TASK REQUIREMENTS: Gather every line of the items below that contains the word "cyan", and copy each one. Matches must have the same case.
───── INFORMATION PROVIDED
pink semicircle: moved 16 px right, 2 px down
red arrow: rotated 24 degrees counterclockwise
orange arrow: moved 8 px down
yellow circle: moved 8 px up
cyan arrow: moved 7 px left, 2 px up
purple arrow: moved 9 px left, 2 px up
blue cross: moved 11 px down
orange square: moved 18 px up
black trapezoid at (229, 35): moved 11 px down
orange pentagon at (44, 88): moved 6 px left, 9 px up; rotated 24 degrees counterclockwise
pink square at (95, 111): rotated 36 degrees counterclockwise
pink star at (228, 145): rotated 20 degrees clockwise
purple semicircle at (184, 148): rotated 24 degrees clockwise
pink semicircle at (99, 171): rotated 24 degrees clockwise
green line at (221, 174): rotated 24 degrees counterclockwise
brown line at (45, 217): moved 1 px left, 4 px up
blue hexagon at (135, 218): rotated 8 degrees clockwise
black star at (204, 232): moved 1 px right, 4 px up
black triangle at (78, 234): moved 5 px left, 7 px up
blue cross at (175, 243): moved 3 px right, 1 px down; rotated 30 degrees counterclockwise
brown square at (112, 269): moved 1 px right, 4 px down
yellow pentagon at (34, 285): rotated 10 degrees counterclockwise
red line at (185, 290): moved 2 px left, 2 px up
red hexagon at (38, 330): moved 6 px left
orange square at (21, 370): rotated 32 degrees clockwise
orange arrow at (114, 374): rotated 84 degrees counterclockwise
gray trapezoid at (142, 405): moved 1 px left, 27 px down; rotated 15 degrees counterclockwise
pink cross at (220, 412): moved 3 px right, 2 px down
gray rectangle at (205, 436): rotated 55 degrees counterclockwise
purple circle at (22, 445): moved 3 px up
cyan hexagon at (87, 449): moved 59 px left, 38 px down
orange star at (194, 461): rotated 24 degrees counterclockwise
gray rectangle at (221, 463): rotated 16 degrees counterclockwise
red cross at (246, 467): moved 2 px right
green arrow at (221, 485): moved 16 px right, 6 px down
──────────
FULL ANSWER:
cyan arrow: moved 7 px left, 2 px up
cyan hexagon at (87, 449): moved 59 px left, 38 px down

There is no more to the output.